Go over the data and copy out each line with "none" in it.
........
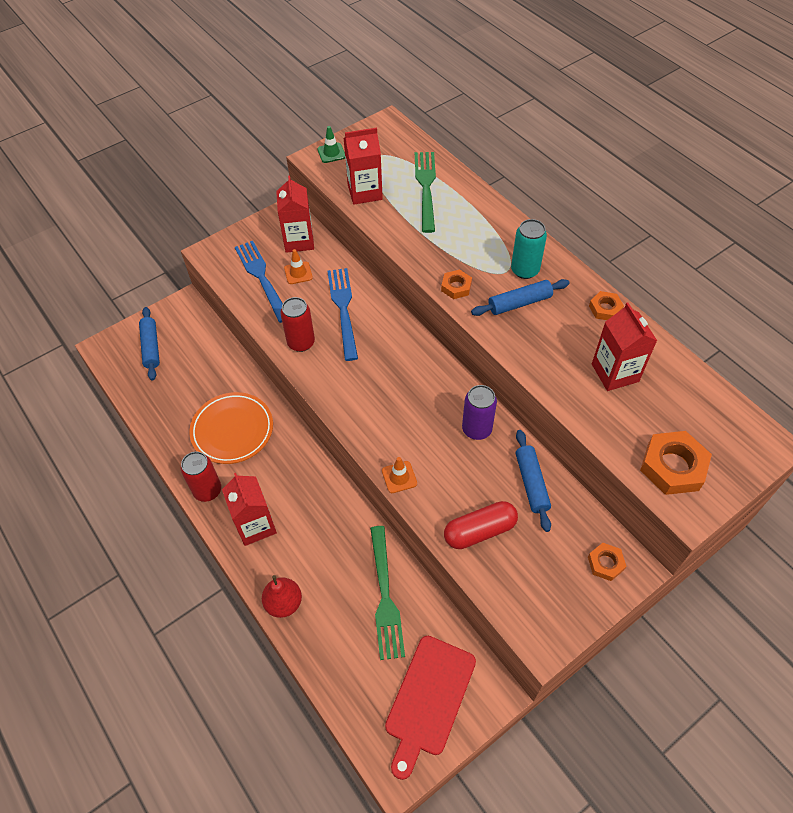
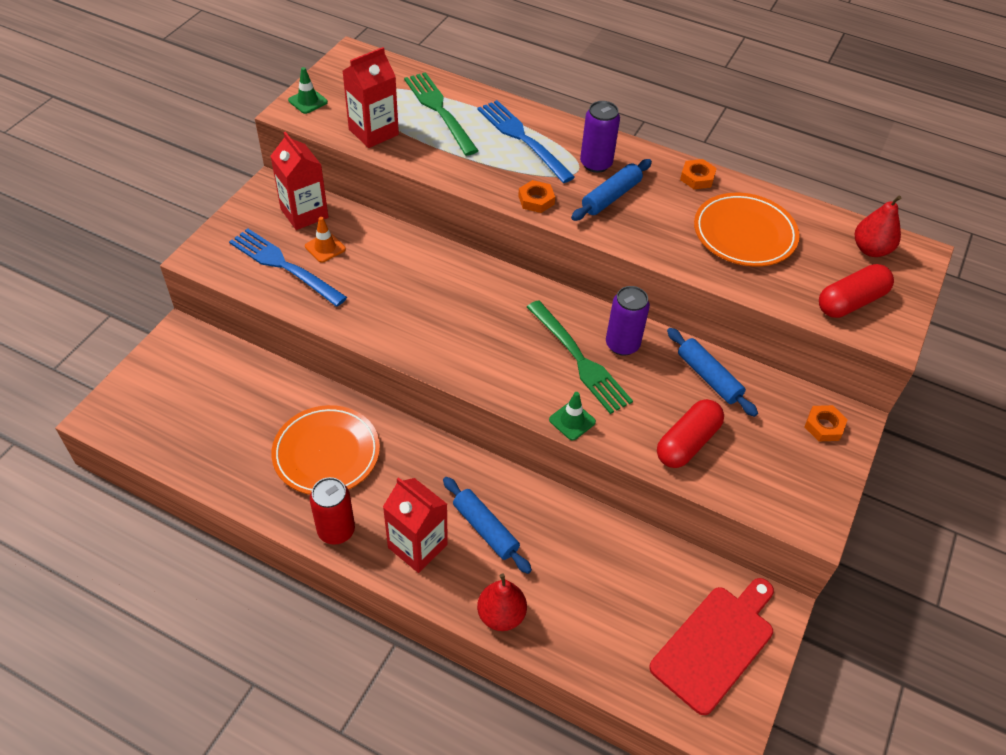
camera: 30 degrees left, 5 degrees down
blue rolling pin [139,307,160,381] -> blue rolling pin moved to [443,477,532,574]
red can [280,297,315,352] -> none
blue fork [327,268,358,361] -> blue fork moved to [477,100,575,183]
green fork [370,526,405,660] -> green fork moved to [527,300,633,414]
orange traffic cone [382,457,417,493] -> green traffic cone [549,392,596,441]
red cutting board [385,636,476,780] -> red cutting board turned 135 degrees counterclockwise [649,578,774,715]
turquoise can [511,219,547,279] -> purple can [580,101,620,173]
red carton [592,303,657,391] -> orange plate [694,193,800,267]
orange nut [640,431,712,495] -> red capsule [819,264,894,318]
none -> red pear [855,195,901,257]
........
> Your solution
red can [280,297,315,352] -> none
none -> red pear [855,195,901,257]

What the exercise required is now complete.